Top of Extracted material

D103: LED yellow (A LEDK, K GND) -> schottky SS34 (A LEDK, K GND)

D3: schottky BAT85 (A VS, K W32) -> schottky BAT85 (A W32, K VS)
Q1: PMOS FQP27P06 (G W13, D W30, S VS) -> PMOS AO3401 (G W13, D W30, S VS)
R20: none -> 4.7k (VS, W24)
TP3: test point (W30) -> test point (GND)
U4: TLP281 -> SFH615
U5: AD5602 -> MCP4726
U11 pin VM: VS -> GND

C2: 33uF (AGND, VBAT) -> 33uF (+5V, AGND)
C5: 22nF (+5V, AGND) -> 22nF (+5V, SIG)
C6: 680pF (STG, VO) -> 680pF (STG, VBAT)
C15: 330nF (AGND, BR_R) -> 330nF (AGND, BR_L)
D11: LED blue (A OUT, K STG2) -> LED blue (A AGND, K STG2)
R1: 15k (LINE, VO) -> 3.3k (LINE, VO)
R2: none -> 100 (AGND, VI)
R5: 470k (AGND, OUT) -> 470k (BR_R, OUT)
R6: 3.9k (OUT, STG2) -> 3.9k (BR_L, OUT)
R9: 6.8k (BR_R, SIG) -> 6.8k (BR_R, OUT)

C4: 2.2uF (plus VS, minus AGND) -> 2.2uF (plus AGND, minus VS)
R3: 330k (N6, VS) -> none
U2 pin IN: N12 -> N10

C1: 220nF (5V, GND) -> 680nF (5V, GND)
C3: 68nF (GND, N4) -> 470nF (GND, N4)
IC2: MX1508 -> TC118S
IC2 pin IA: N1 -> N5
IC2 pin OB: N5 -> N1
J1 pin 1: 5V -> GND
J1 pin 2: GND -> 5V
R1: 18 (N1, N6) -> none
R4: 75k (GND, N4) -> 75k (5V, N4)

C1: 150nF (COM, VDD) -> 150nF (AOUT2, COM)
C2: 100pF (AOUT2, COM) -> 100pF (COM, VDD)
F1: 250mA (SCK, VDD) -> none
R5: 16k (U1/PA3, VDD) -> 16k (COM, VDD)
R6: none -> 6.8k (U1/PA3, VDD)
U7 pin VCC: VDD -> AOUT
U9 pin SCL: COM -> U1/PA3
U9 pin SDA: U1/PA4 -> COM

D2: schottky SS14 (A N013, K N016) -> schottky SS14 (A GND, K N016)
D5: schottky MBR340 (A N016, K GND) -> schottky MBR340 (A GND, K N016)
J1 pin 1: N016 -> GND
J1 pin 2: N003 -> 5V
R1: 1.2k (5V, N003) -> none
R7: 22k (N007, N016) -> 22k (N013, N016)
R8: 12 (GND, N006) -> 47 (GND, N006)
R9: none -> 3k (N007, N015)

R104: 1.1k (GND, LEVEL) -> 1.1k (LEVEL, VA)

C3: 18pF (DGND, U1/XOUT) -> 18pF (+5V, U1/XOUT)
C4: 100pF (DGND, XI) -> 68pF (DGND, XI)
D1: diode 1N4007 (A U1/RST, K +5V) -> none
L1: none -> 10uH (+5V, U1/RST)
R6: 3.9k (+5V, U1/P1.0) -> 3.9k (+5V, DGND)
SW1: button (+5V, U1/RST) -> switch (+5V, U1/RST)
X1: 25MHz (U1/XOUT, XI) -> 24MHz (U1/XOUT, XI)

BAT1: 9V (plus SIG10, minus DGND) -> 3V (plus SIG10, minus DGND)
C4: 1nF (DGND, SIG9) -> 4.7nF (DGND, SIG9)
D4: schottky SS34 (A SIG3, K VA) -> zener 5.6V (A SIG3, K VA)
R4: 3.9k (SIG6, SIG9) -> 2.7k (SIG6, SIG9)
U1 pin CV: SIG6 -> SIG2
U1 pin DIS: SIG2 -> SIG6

Bottom of Extracted material

An exact transcription of the entries is needed, complete to the final line.

**Task output:**
D103: LED yellow (A LEDK, K GND) -> schottky SS34 (A LEDK, K GND)

D3: schottky BAT85 (A VS, K W32) -> schottky BAT85 (A W32, K VS)
Q1: PMOS FQP27P06 (G W13, D W30, S VS) -> PMOS AO3401 (G W13, D W30, S VS)
R20: none -> 4.7k (VS, W24)
TP3: test point (W30) -> test point (GND)
U4: TLP281 -> SFH615
U5: AD5602 -> MCP4726
U11 pin VM: VS -> GND

C2: 33uF (AGND, VBAT) -> 33uF (+5V, AGND)
C5: 22nF (+5V, AGND) -> 22nF (+5V, SIG)
C6: 680pF (STG, VO) -> 680pF (STG, VBAT)
C15: 330nF (AGND, BR_R) -> 330nF (AGND, BR_L)
D11: LED blue (A OUT, K STG2) -> LED blue (A AGND, K STG2)
R1: 15k (LINE, VO) -> 3.3k (LINE, VO)
R2: none -> 100 (AGND, VI)
R5: 470k (AGND, OUT) -> 470k (BR_R, OUT)
R6: 3.9k (OUT, STG2) -> 3.9k (BR_L, OUT)
R9: 6.8k (BR_R, SIG) -> 6.8k (BR_R, OUT)

C4: 2.2uF (plus VS, minus AGND) -> 2.2uF (plus AGND, minus VS)
R3: 330k (N6, VS) -> none
U2 pin IN: N12 -> N10

C1: 220nF (5V, GND) -> 680nF (5V, GND)
C3: 68nF (GND, N4) -> 470nF (GND, N4)
IC2: MX1508 -> TC118S
IC2 pin IA: N1 -> N5
IC2 pin OB: N5 -> N1
J1 pin 1: 5V -> GND
J1 pin 2: GND -> 5V
R1: 18 (N1, N6) -> none
R4: 75k (GND, N4) -> 75k (5V, N4)

C1: 150nF (COM, VDD) -> 150nF (AOUT2, COM)
C2: 100pF (AOUT2, COM) -> 100pF (COM, VDD)
F1: 250mA (SCK, VDD) -> none
R5: 16k (U1/PA3, VDD) -> 16k (COM, VDD)
R6: none -> 6.8k (U1/PA3, VDD)
U7 pin VCC: VDD -> AOUT
U9 pin SCL: COM -> U1/PA3
U9 pin SDA: U1/PA4 -> COM

D2: schottky SS14 (A N013, K N016) -> schottky SS14 (A GND, K N016)
D5: schottky MBR340 (A N016, K GND) -> schottky MBR340 (A GND, K N016)
J1 pin 1: N016 -> GND
J1 pin 2: N003 -> 5V
R1: 1.2k (5V, N003) -> none
R7: 22k (N007, N016) -> 22k (N013, N016)
R8: 12 (GND, N006) -> 47 (GND, N006)
R9: none -> 3k (N007, N015)

R104: 1.1k (GND, LEVEL) -> 1.1k (LEVEL, VA)

C3: 18pF (DGND, U1/XOUT) -> 18pF (+5V, U1/XOUT)
C4: 100pF (DGND, XI) -> 68pF (DGND, XI)
D1: diode 1N4007 (A U1/RST, K +5V) -> none
L1: none -> 10uH (+5V, U1/RST)
R6: 3.9k (+5V, U1/P1.0) -> 3.9k (+5V, DGND)
SW1: button (+5V, U1/RST) -> switch (+5V, U1/RST)
X1: 25MHz (U1/XOUT, XI) -> 24MHz (U1/XOUT, XI)

BAT1: 9V (plus SIG10, minus DGND) -> 3V (plus SIG10, minus DGND)
C4: 1nF (DGND, SIG9) -> 4.7nF (DGND, SIG9)
D4: schottky SS34 (A SIG3, K VA) -> zener 5.6V (A SIG3, K VA)
R4: 3.9k (SIG6, SIG9) -> 2.7k (SIG6, SIG9)
U1 pin CV: SIG6 -> SIG2
U1 pin DIS: SIG2 -> SIG6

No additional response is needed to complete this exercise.